▶ ABOUT THIS TASK: Starting at the line with "R10: 18k (SRC, VDD) -> 33k (SRC, VDD)" and stopping at the final line, retype the data below exactly; do not carry over any pictures.

----- ENTRIES PROVIDED

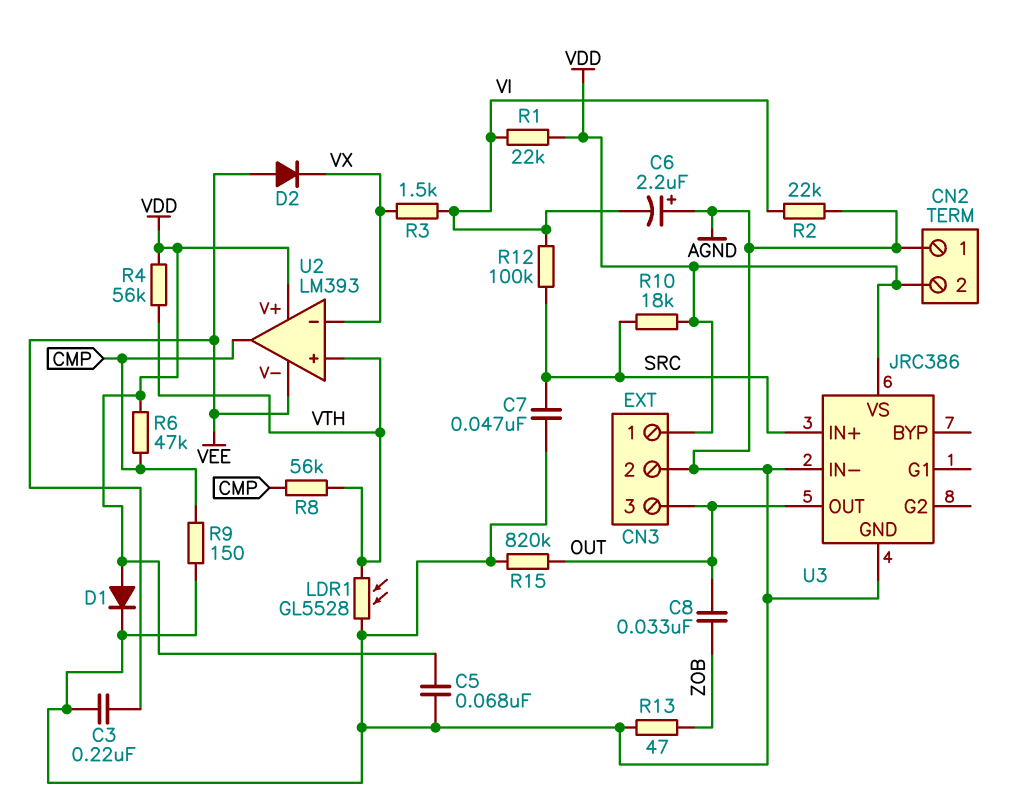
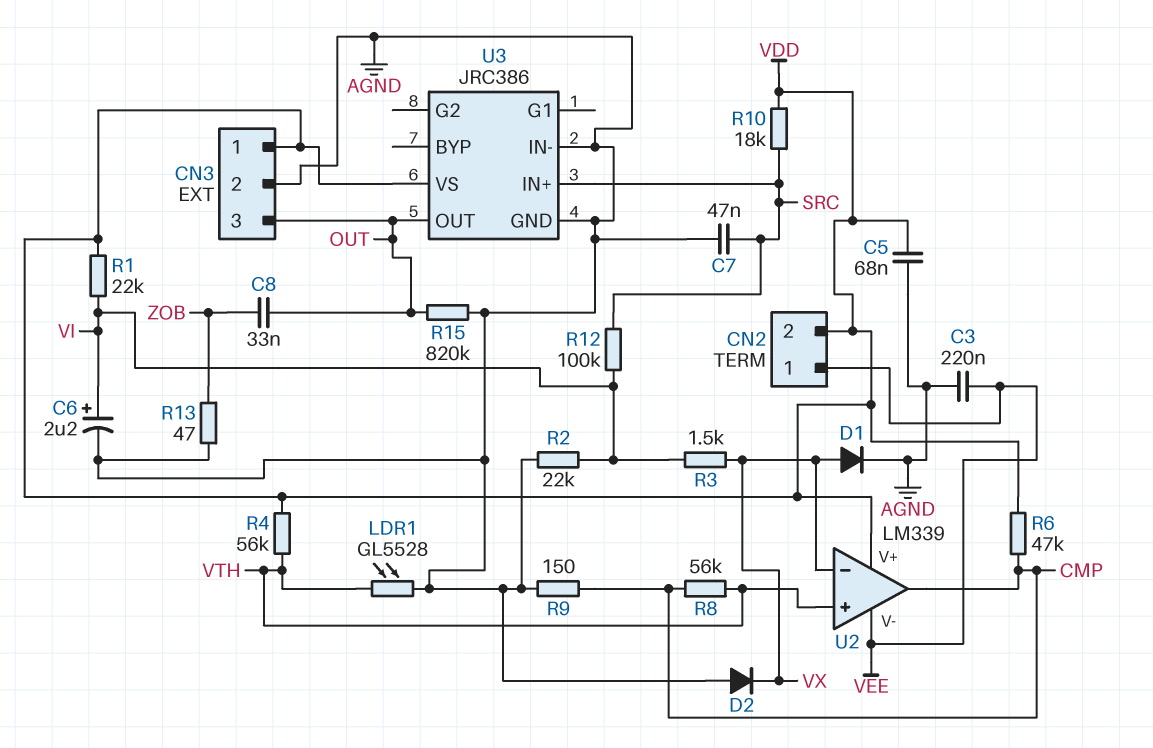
C6: 2.2uF (plus AGND, minus VI) -> 2.2uF (plus VI, minus AGND)
CN2 pin 1: AGND -> VEE
D1: diode (A VDD, K AGND) -> diode (A VX, K AGND)
D2: diode (A VEE, K VX) -> diode (A AGND, K VX)
U2: LM393 -> LM339

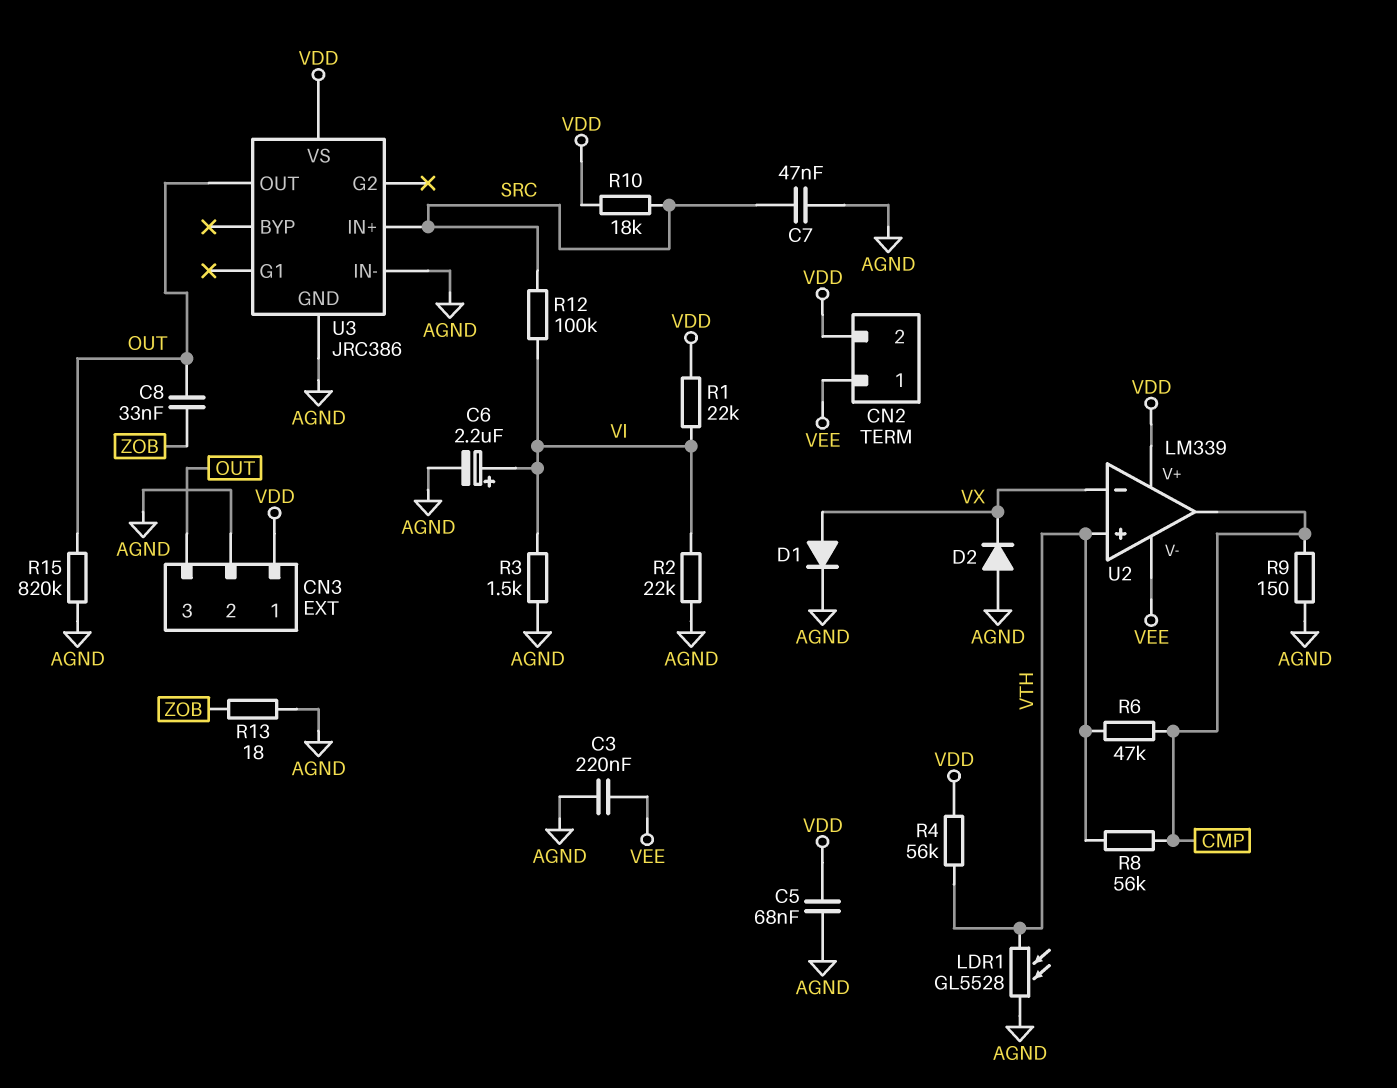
R3: 1.5k (VI, VX) -> 1.5k (AGND, VI)
R6: 47k (CMP, VDD) -> 47k (CMP, VTH)
R13: 47 (AGND, ZOB) -> 18 (AGND, ZOB)

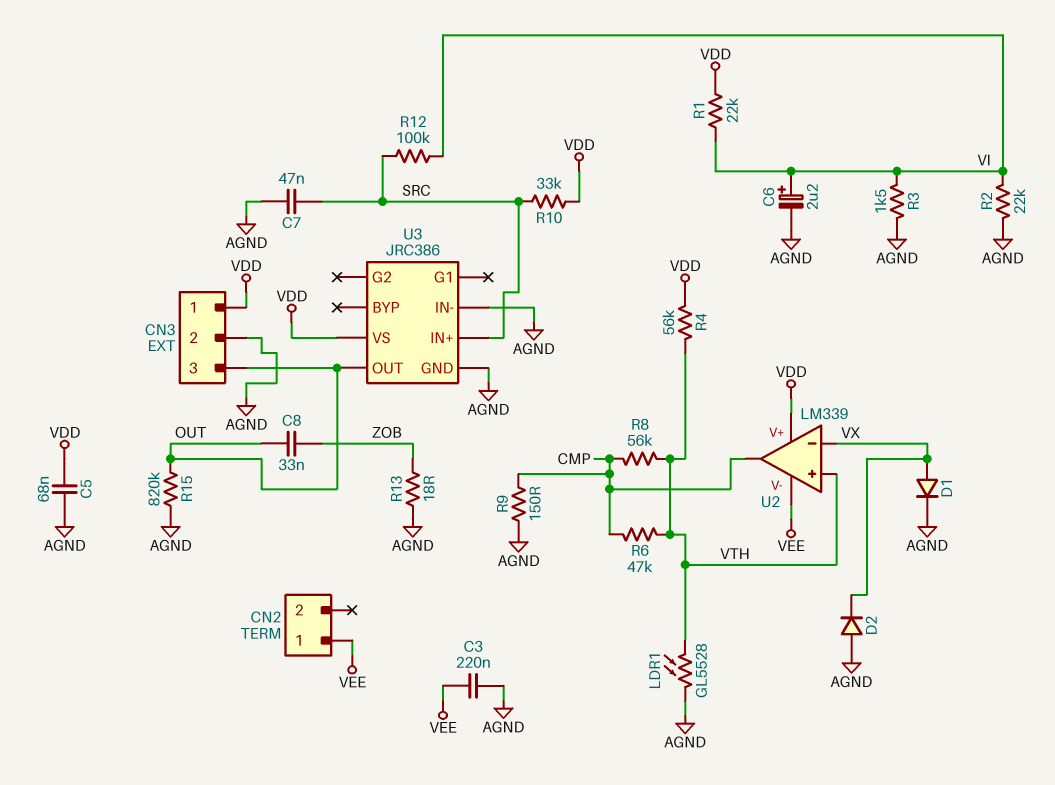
CN2 pin 2: VDD -> none
R10: 18k (SRC, VDD) -> 33k (SRC, VDD)

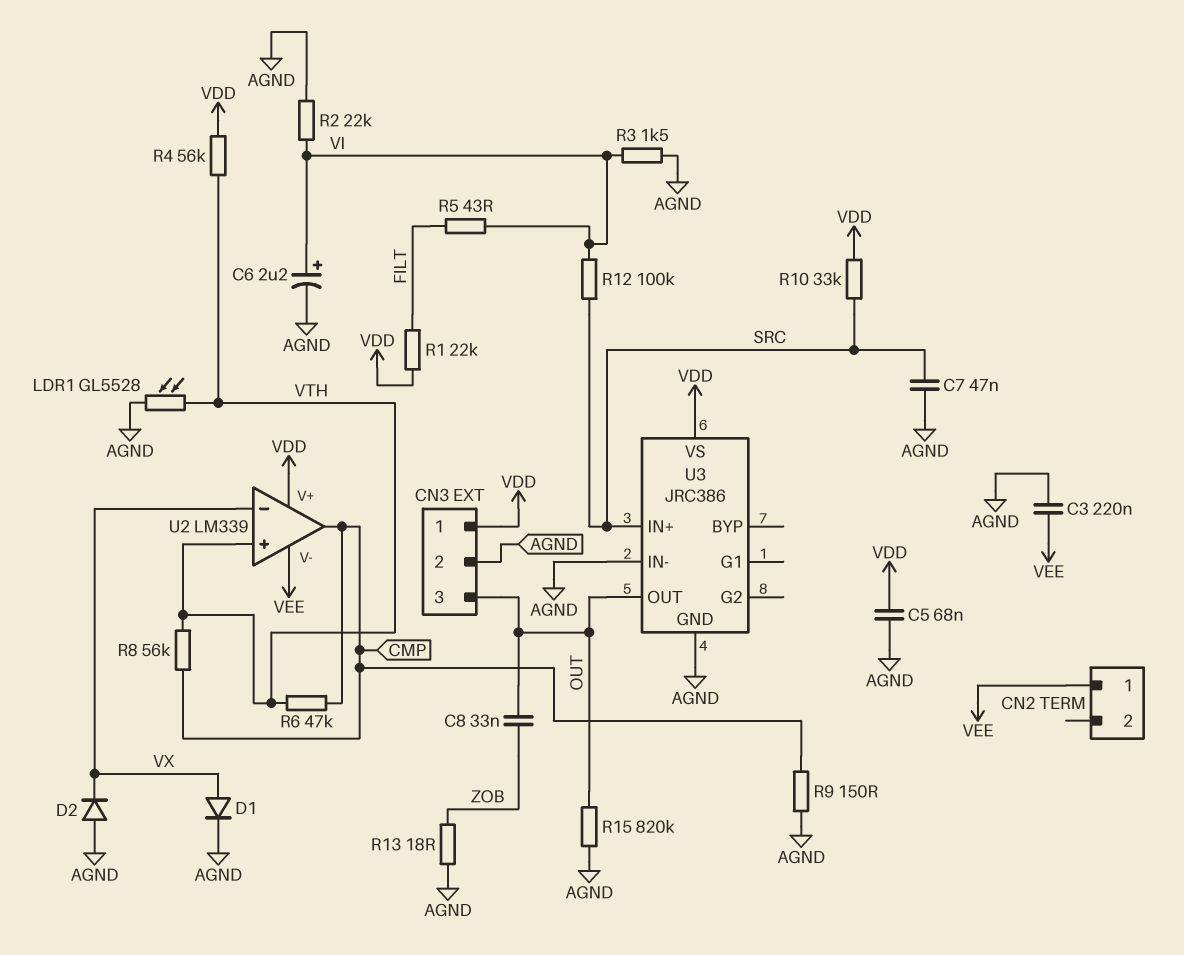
R1: 22k (VDD, VI) -> 22k (FILT, VDD)
R5: none -> 43 (FILT, VI)

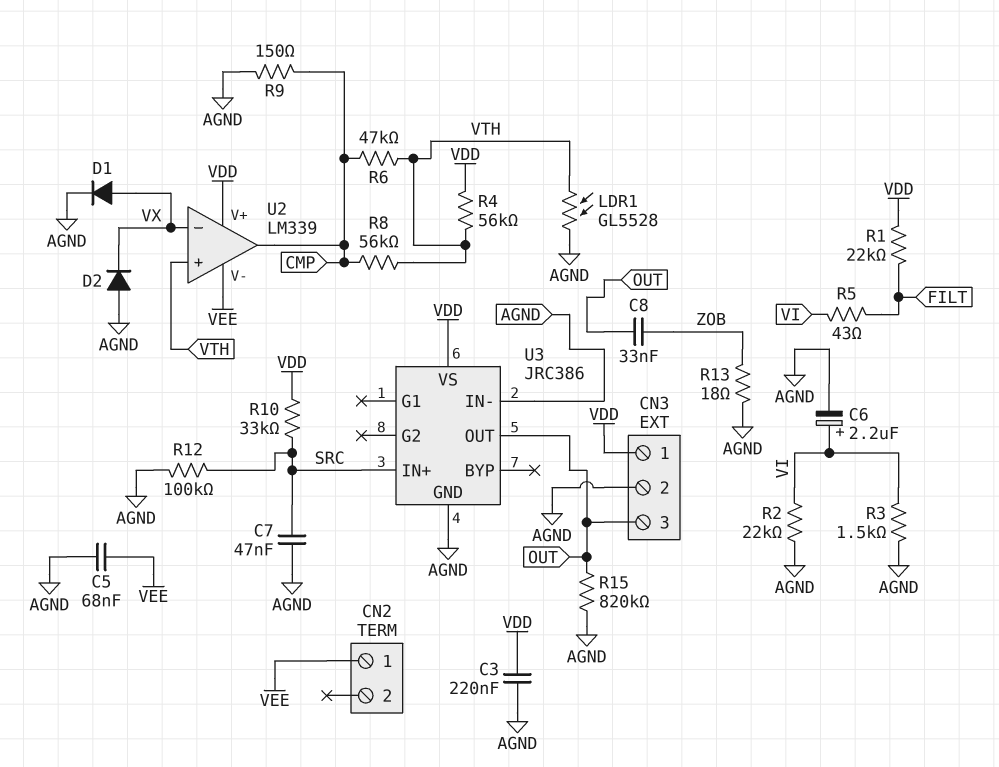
C3: 220nF (AGND, VEE) -> 220nF (AGND, VDD)
C5: 68nF (AGND, VDD) -> 68nF (AGND, VEE)
R12: 100k (SRC, VI) -> 100k (AGND, SRC)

----------

▶ EXERCISE SOLUTION:
R10: 18k (SRC, VDD) -> 33k (SRC, VDD)

R1: 22k (VDD, VI) -> 22k (FILT, VDD)
R5: none -> 43 (FILT, VI)

C3: 220nF (AGND, VEE) -> 220nF (AGND, VDD)
C5: 68nF (AGND, VDD) -> 68nF (AGND, VEE)
R12: 100k (SRC, VI) -> 100k (AGND, SRC)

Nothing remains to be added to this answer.